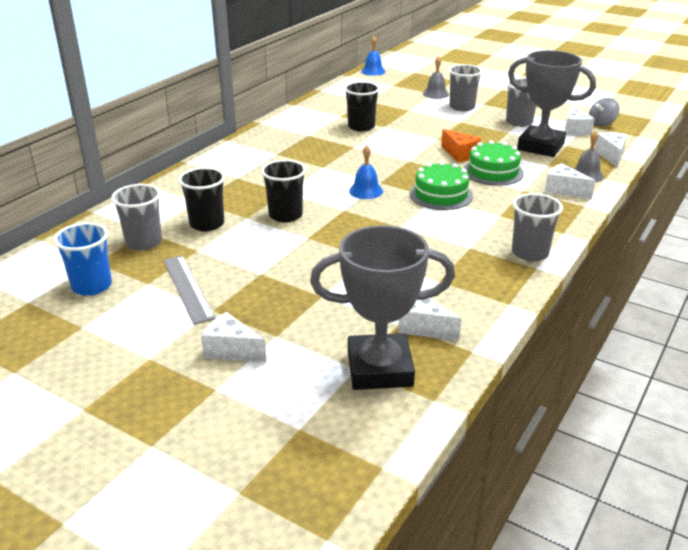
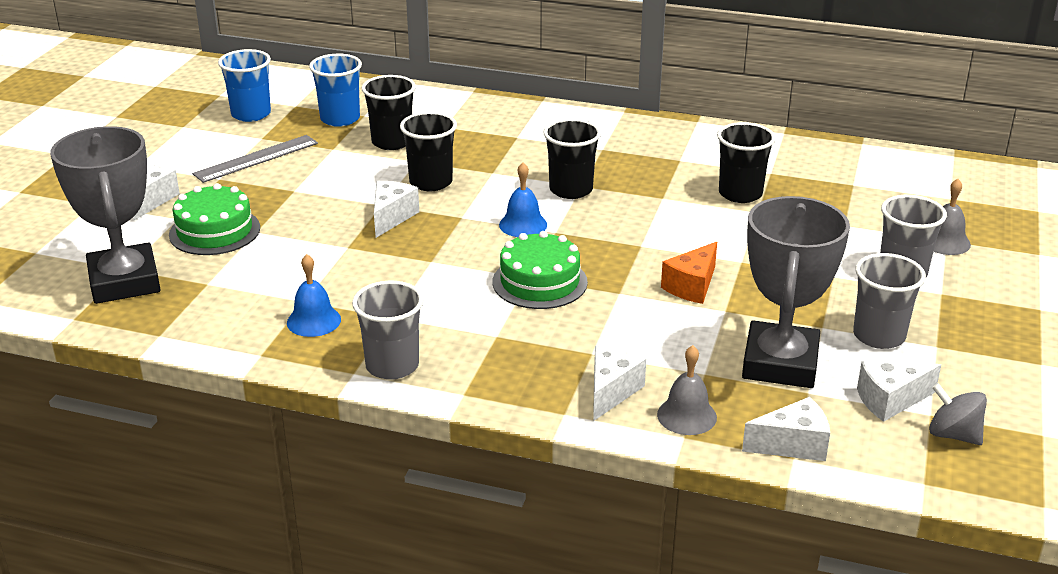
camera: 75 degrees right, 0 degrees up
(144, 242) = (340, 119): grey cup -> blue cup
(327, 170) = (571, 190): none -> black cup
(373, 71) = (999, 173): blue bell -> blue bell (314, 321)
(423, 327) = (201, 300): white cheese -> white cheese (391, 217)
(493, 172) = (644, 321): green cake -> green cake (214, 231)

◇ ◇ ◇ ◇ ◇

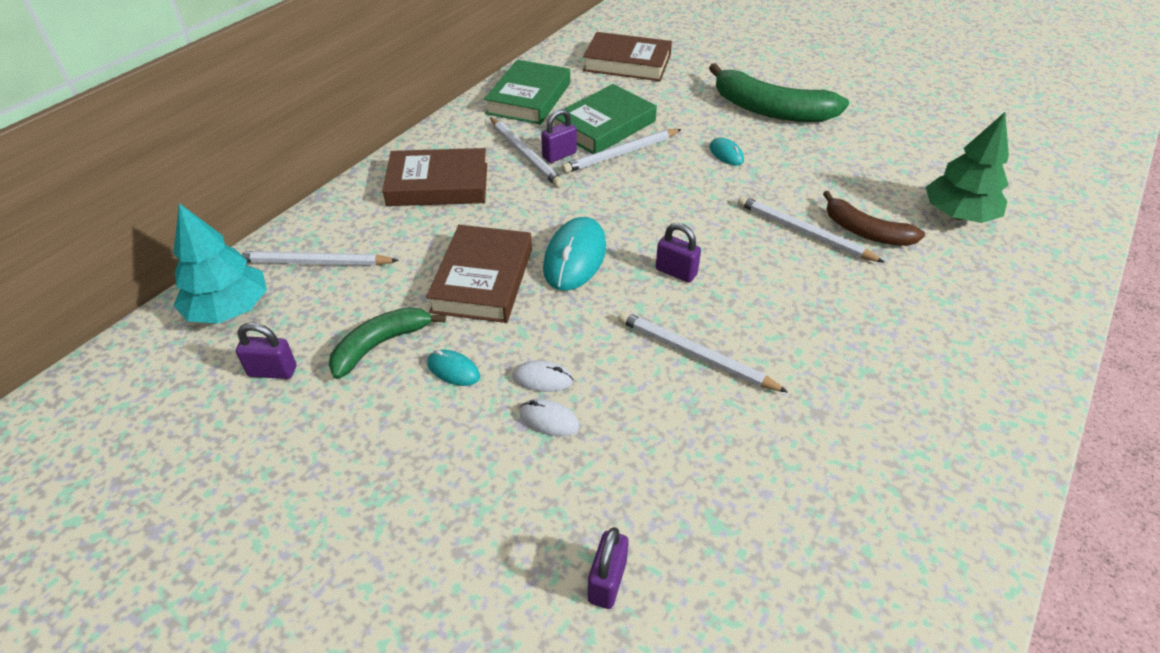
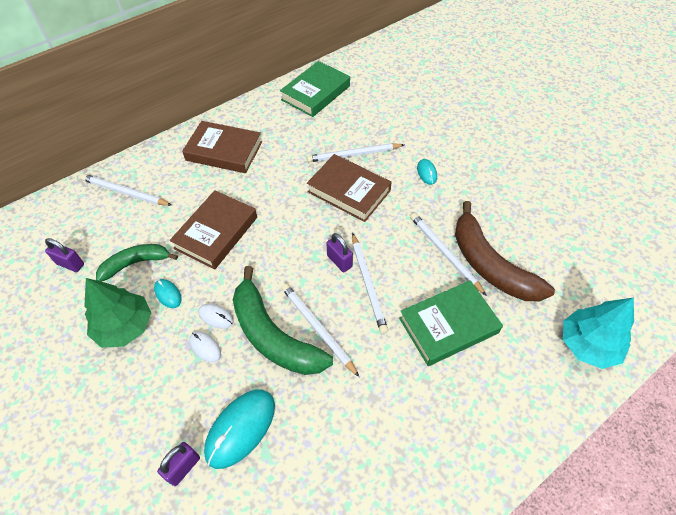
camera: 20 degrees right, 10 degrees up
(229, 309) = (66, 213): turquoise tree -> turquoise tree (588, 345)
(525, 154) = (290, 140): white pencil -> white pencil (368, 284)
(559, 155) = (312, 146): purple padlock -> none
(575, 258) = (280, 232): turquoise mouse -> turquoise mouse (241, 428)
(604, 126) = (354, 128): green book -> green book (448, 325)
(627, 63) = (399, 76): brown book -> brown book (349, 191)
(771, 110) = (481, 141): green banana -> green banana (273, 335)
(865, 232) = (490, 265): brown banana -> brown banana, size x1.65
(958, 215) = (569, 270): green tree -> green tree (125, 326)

◇ ◇ ◇ ◇ ◇

Task instructions:
Write down, word for word, the lines above from the one containing "(373, 71) = (999, 173): blue" through the one containing "(493, 172) = (644, 321): green", both ends included.

Answer space:
(373, 71) = (999, 173): blue bell -> blue bell (314, 321)
(423, 327) = (201, 300): white cheese -> white cheese (391, 217)
(493, 172) = (644, 321): green cake -> green cake (214, 231)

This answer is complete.